### EXERCISE
Return every entry below word for word and leave out any picture.

-------

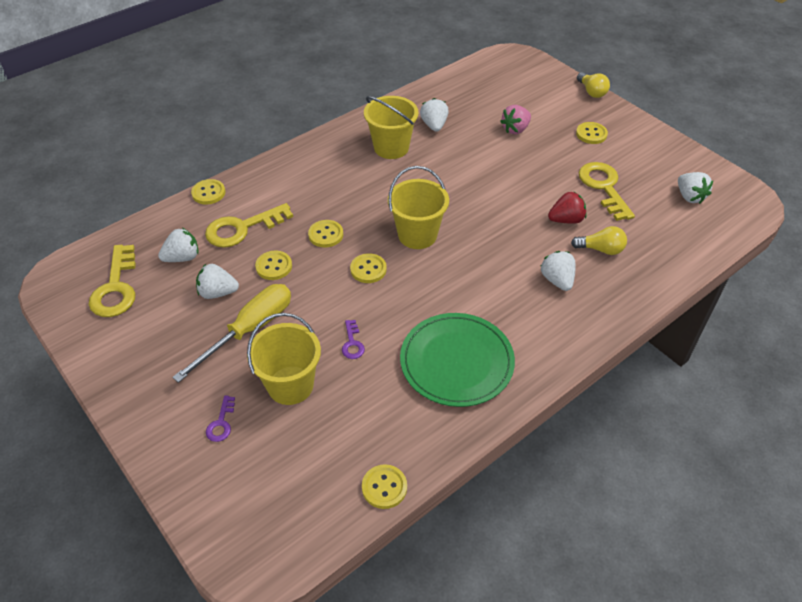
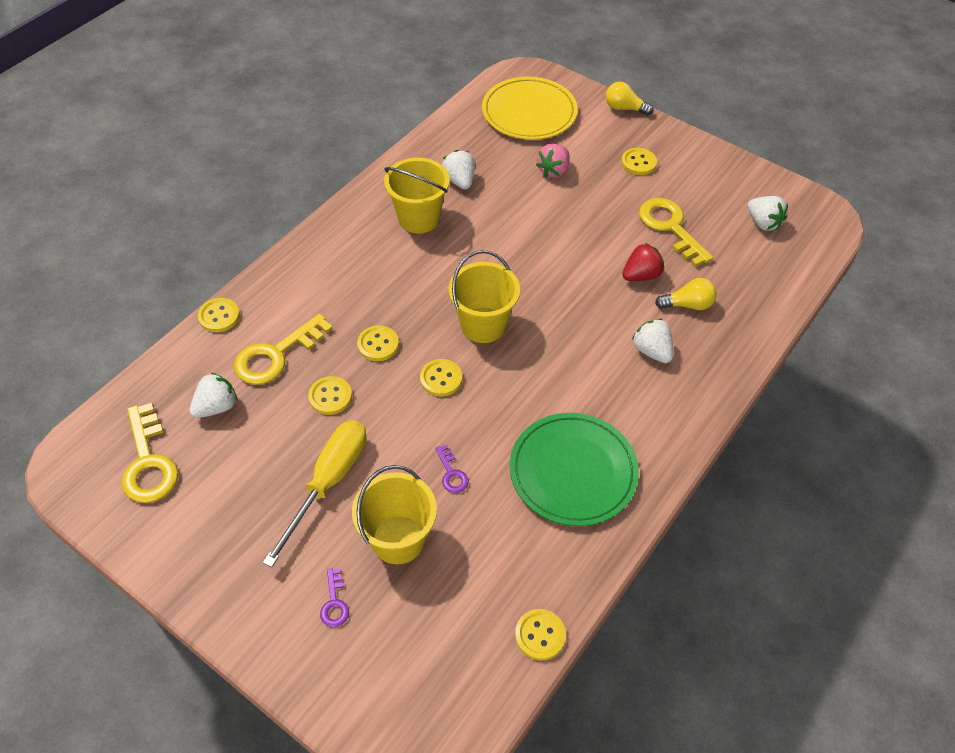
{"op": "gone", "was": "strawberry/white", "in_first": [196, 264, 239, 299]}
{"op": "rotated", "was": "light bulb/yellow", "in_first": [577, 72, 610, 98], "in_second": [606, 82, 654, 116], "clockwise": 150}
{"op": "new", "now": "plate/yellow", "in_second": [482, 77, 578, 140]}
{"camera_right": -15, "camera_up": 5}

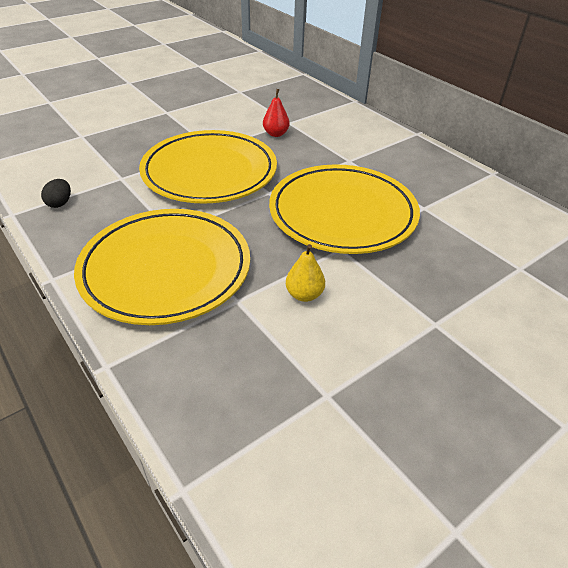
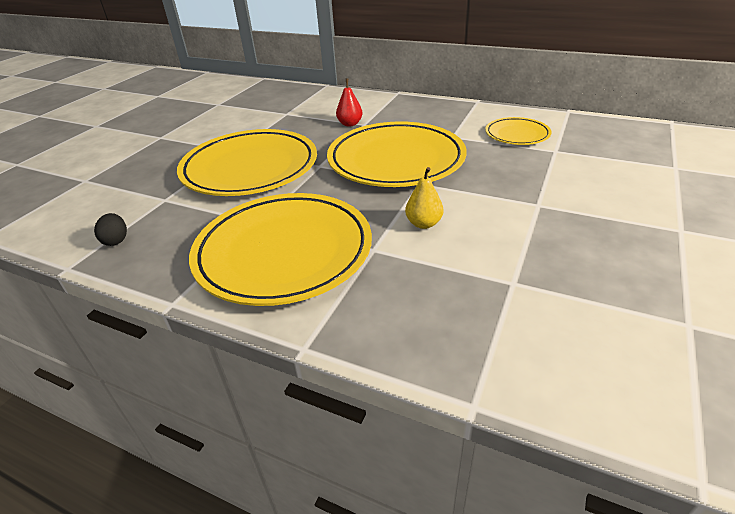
{"op": "shifted", "was": "pear/red", "in_first": [263, 89, 290, 137], "in_second": [336, 79, 363, 127]}
{"op": "new", "now": "plate/yellow", "in_second": [485, 117, 552, 145]}
{"camera_right": -25, "camera_up": -5}

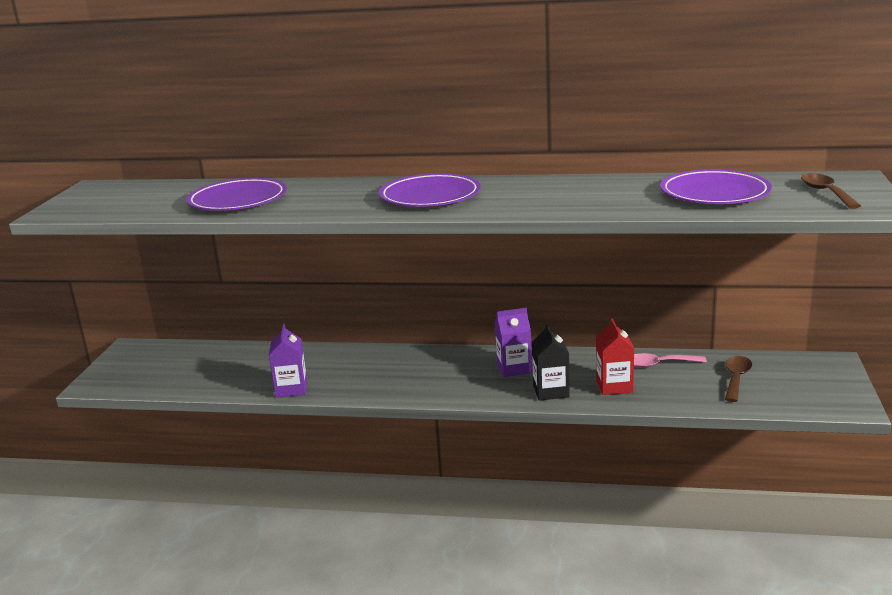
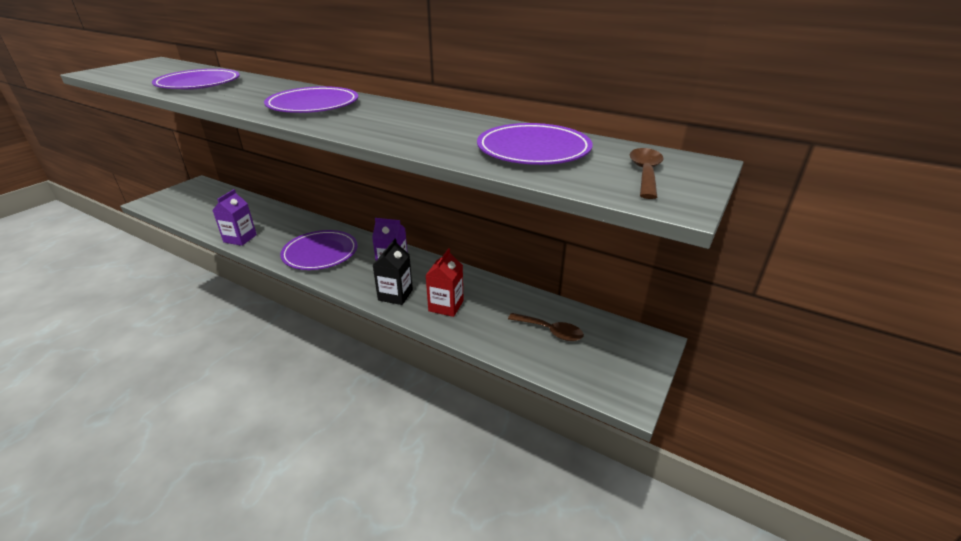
{"op": "gone", "was": "spoon/pink", "in_first": [634, 353, 707, 368]}
{"op": "rotated", "was": "spoon/brown", "in_first": [725, 356, 752, 402], "in_second": [508, 313, 584, 341], "clockwise": 75}
{"op": "new", "now": "plate/purple", "in_second": [280, 230, 358, 270]}
{"camera_right": 20, "camera_up": 10}

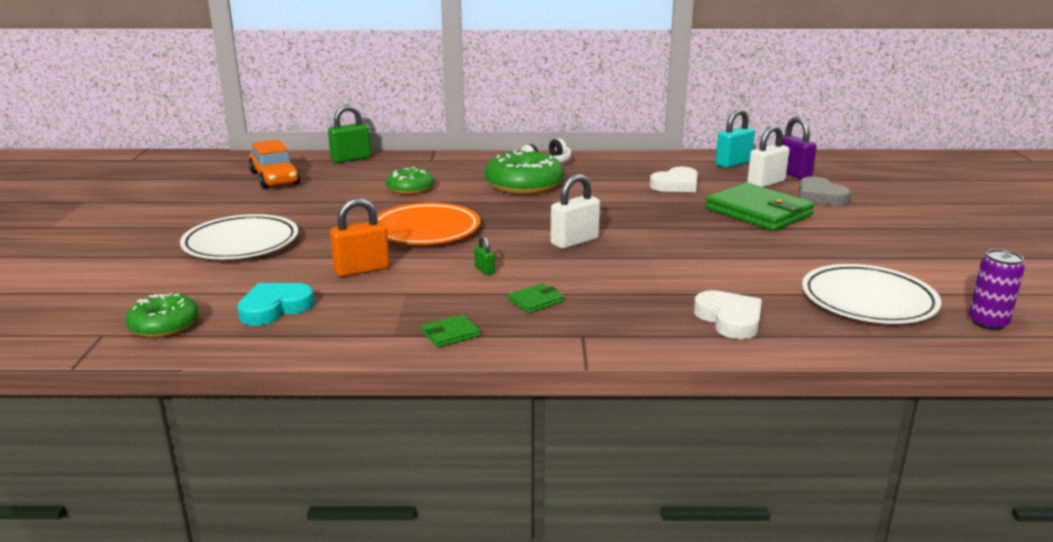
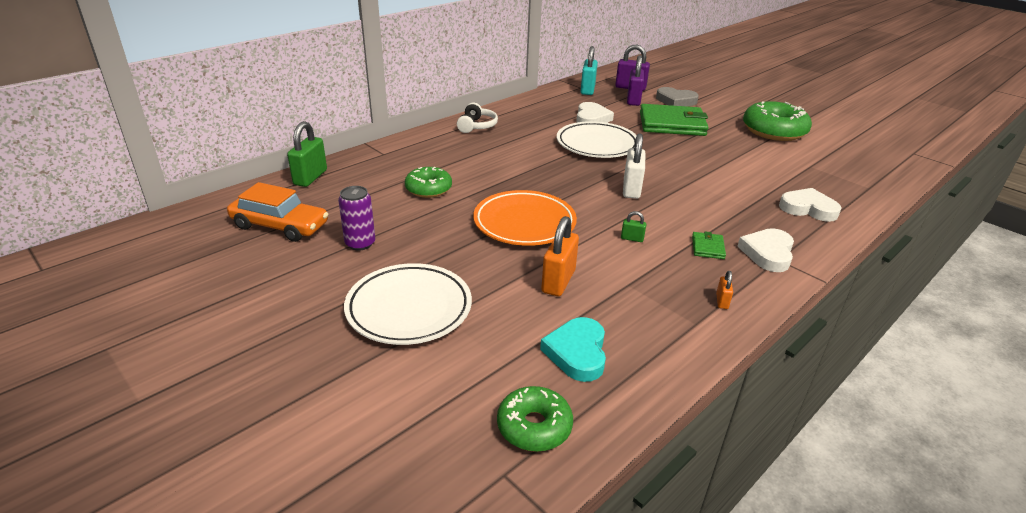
{"op": "swapped", "was": "wallet/green", "now": "padlock/orange", "in_first": [421, 314, 480, 348], "in_second": [716, 271, 733, 309]}
{"op": "shifted", "was": "donut/green", "in_first": [485, 150, 564, 195], "in_second": [743, 101, 812, 141]}
{"op": "repainted", "was": "padlock/white", "now": "padlock/purple", "in_first": [747, 125, 789, 187], "in_second": [627, 55, 644, 106]}
{"op": "shifted", "was": "plate/white", "in_first": [802, 264, 941, 324], "in_second": [557, 121, 637, 158]}
{"op": "shifted", "was": "can/purple", "in_first": [968, 249, 1025, 330], "in_second": [338, 186, 375, 251]}
{"op": "new", "now": "heart/white", "in_second": [737, 228, 794, 272]}
{"camera_right": -45, "camera_up": 10}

-------

### OUTPUT BELOW
{"op": "gone", "was": "strawberry/white", "in_first": [196, 264, 239, 299]}
{"op": "rotated", "was": "light bulb/yellow", "in_first": [577, 72, 610, 98], "in_second": [606, 82, 654, 116], "clockwise": 150}
{"op": "new", "now": "plate/yellow", "in_second": [482, 77, 578, 140]}
{"camera_right": -15, "camera_up": 5}

{"op": "shifted", "was": "pear/red", "in_first": [263, 89, 290, 137], "in_second": [336, 79, 363, 127]}
{"op": "new", "now": "plate/yellow", "in_second": [485, 117, 552, 145]}
{"camera_right": -25, "camera_up": -5}

{"op": "gone", "was": "spoon/pink", "in_first": [634, 353, 707, 368]}
{"op": "rotated", "was": "spoon/brown", "in_first": [725, 356, 752, 402], "in_second": [508, 313, 584, 341], "clockwise": 75}
{"op": "new", "now": "plate/purple", "in_second": [280, 230, 358, 270]}
{"camera_right": 20, "camera_up": 10}

{"op": "swapped", "was": "wallet/green", "now": "padlock/orange", "in_first": [421, 314, 480, 348], "in_second": [716, 271, 733, 309]}
{"op": "shifted", "was": "donut/green", "in_first": [485, 150, 564, 195], "in_second": [743, 101, 812, 141]}
{"op": "repainted", "was": "padlock/white", "now": "padlock/purple", "in_first": [747, 125, 789, 187], "in_second": [627, 55, 644, 106]}
{"op": "shifted", "was": "plate/white", "in_first": [802, 264, 941, 324], "in_second": [557, 121, 637, 158]}
{"op": "shifted", "was": "can/purple", "in_first": [968, 249, 1025, 330], "in_second": [338, 186, 375, 251]}
{"op": "new", "now": "heart/white", "in_second": [737, 228, 794, 272]}
{"camera_right": -45, "camera_up": 10}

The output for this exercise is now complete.